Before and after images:
Start of Block

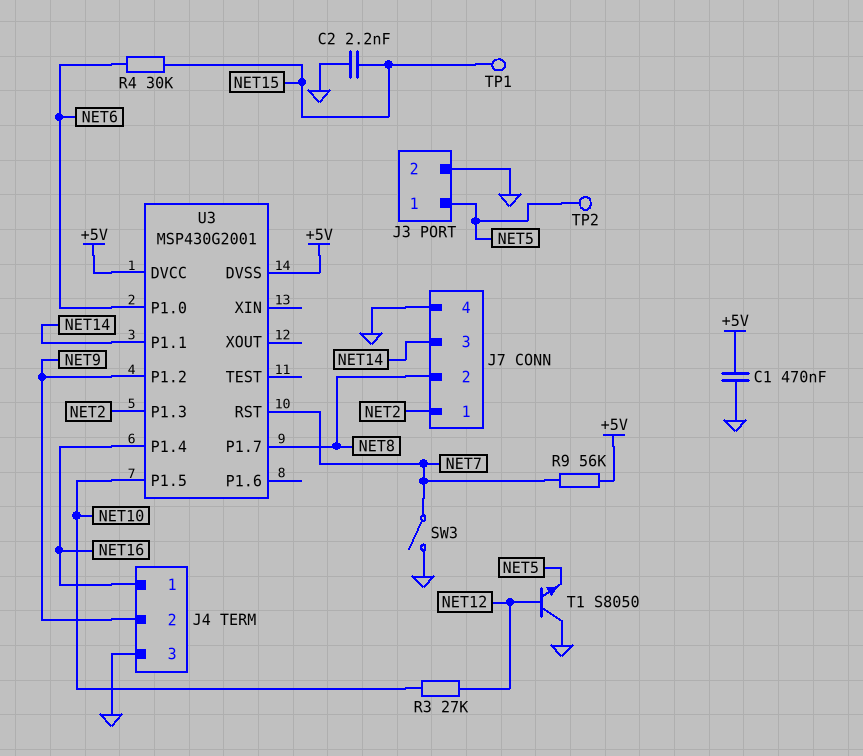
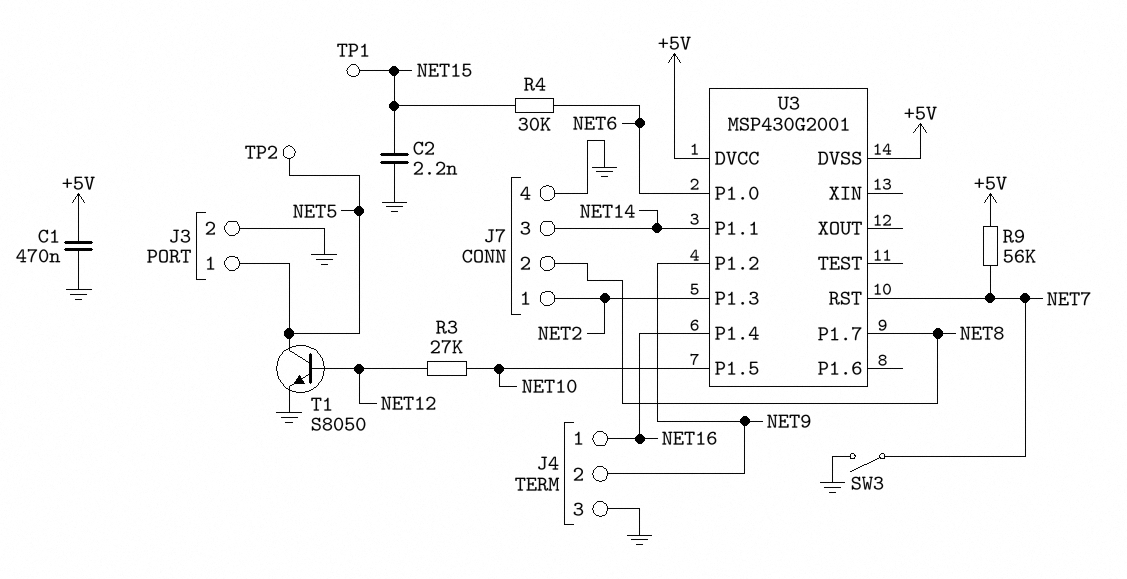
T1: NPN S8050 (B NET12, C GND, E NET5) -> NPN S8050 (B NET12, C NET5, E GND)

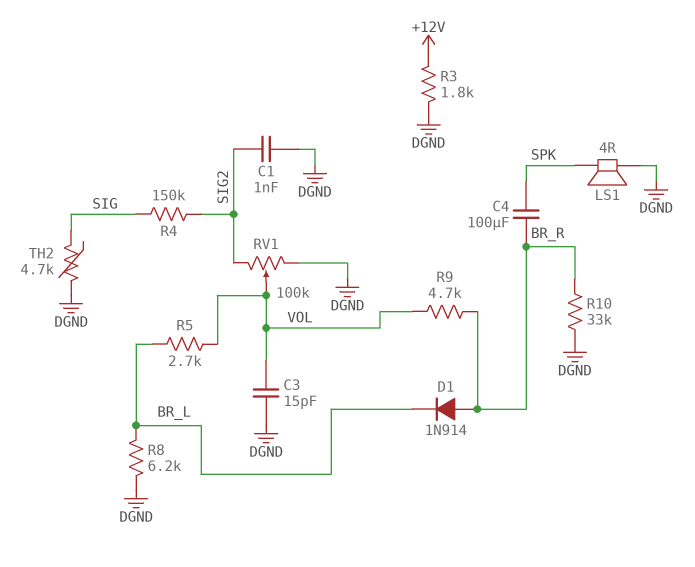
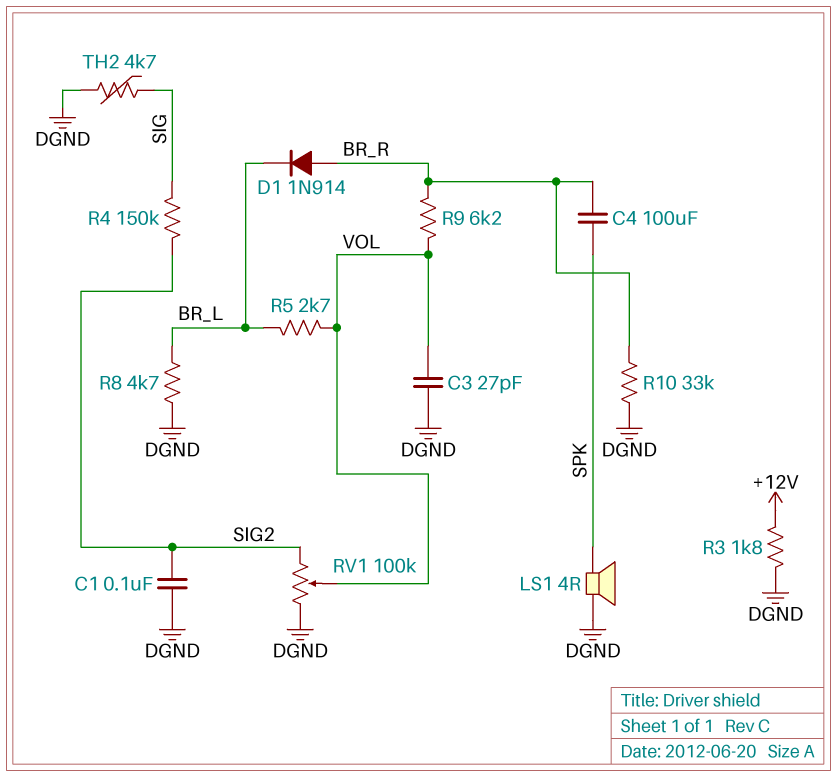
C1: 1nF (DGND, SIG2) -> 100nF (DGND, SIG2)
C3: 15pF (DGND, VOL) -> 27pF (DGND, VOL)
R8: 6.2k (BR_L, DGND) -> 4.7k (BR_L, DGND)
R9: 4.7k (BR_R, VOL) -> 6.2k (BR_R, VOL)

End of Block

What the task requires
Reproduce, with no other lines, the one containing "C1: 1nF (DGND, SIG2) -> 100nF (DGND, SIG2)" and all lines after it through the end of the data above.

Answer to the exercise
C1: 1nF (DGND, SIG2) -> 100nF (DGND, SIG2)
C3: 15pF (DGND, VOL) -> 27pF (DGND, VOL)
R8: 6.2k (BR_L, DGND) -> 4.7k (BR_L, DGND)
R9: 4.7k (BR_R, VOL) -> 6.2k (BR_R, VOL)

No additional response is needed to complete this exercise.